THE TASK ▸ Could you transcribe all of the data exactly and skip any pictures?

RECORDS FOR THE TASK ▸
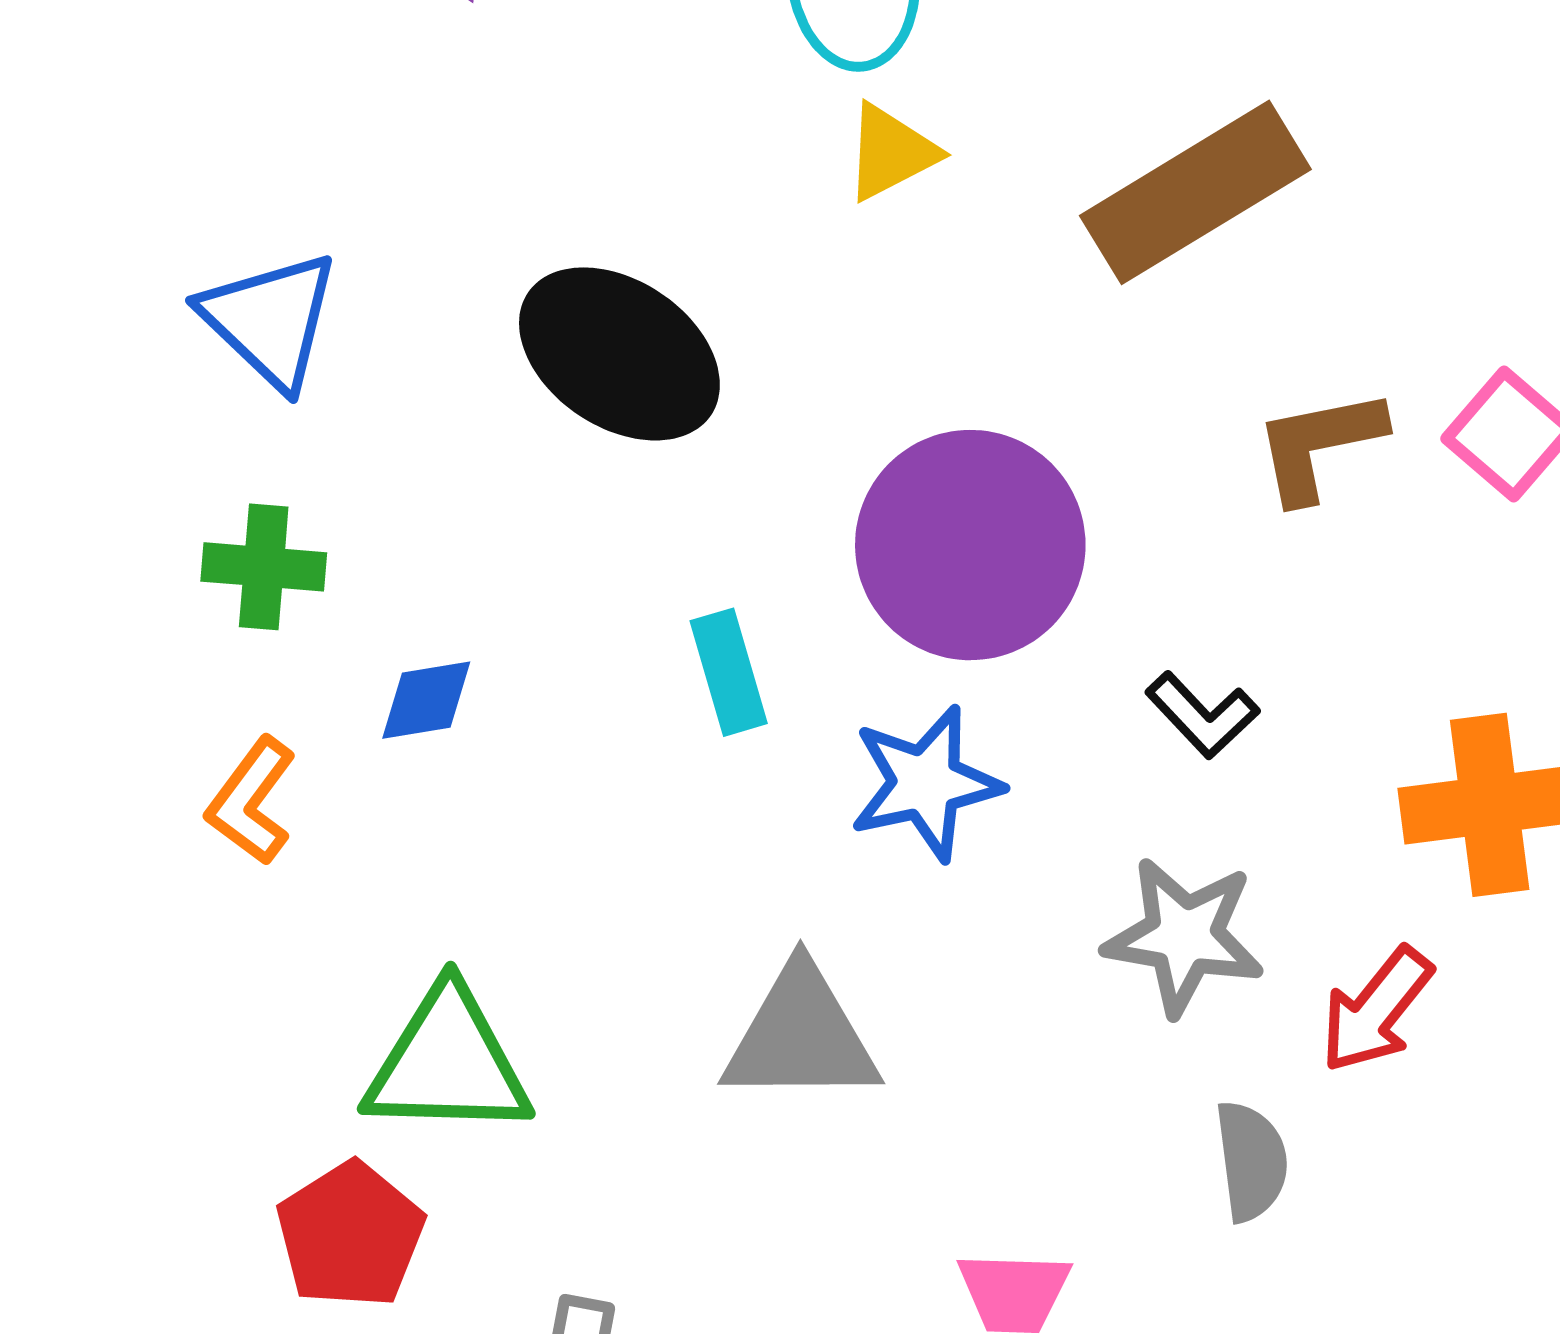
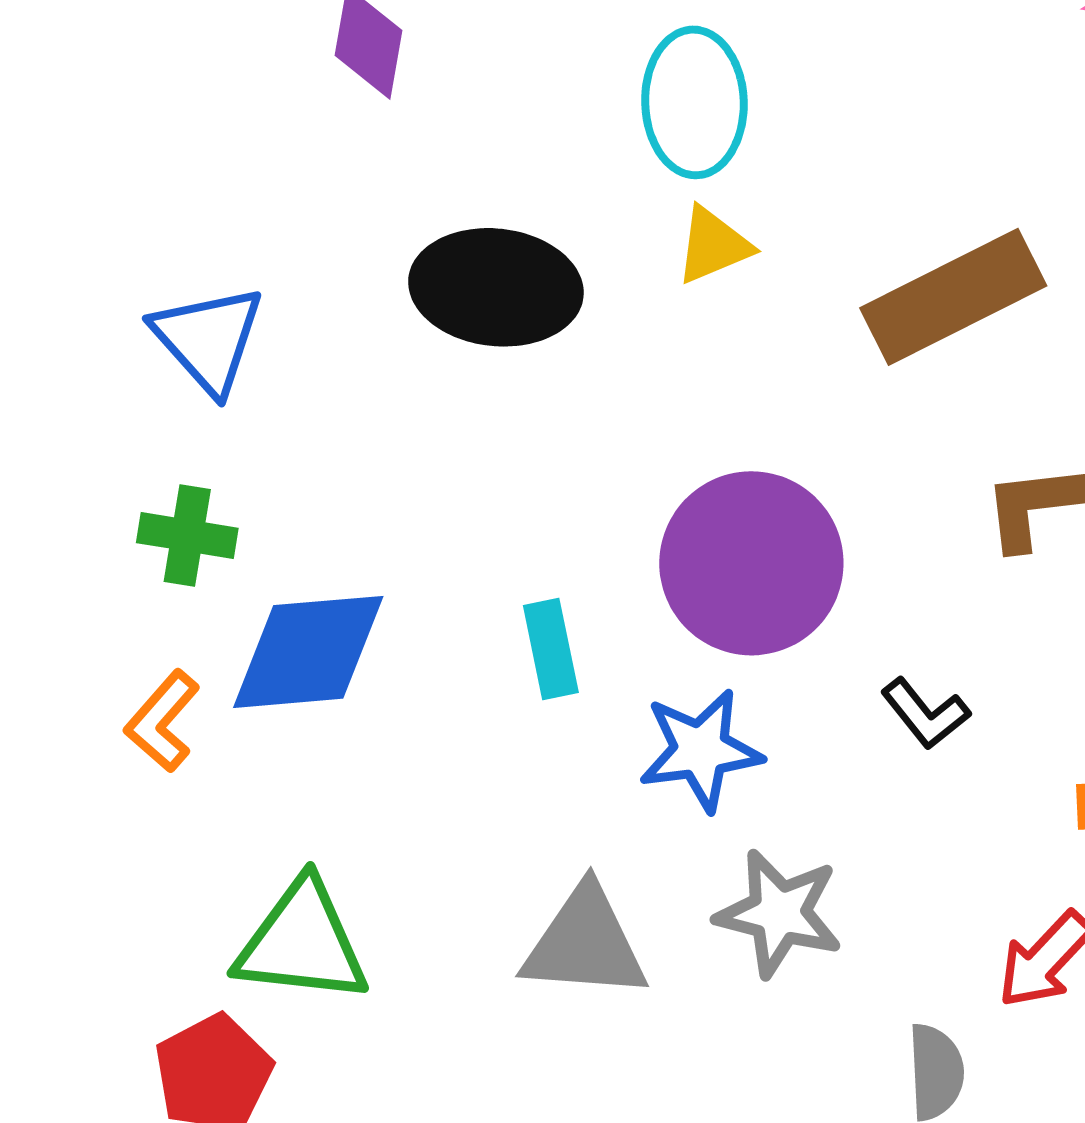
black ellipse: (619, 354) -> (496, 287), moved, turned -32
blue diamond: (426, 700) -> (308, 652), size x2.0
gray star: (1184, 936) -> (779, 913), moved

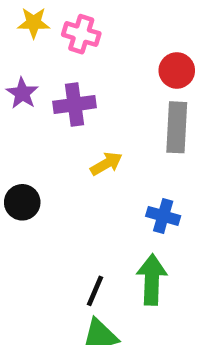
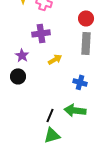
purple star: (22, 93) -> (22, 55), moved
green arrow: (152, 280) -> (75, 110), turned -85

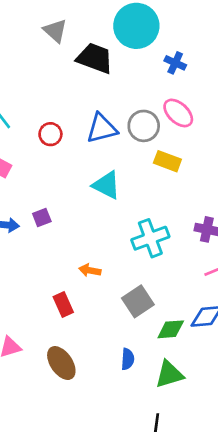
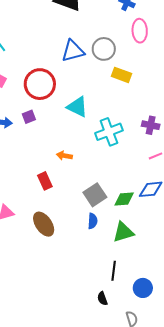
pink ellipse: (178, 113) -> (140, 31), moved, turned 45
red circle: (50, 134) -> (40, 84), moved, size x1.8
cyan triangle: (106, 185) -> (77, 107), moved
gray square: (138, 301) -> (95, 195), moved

COMPLETED EXERCISE ▸
black ellipse: (619, 354) -> (496, 287), moved, turned -32
blue diamond: (426, 700) -> (308, 652), size x2.0
gray star: (1184, 936) -> (779, 913), moved

purple star: (22, 93) -> (22, 55), moved
green arrow: (152, 280) -> (75, 110), turned -85

pink ellipse: (178, 113) -> (140, 31), moved, turned 45
red circle: (50, 134) -> (40, 84), moved, size x1.8
cyan triangle: (106, 185) -> (77, 107), moved
gray square: (138, 301) -> (95, 195), moved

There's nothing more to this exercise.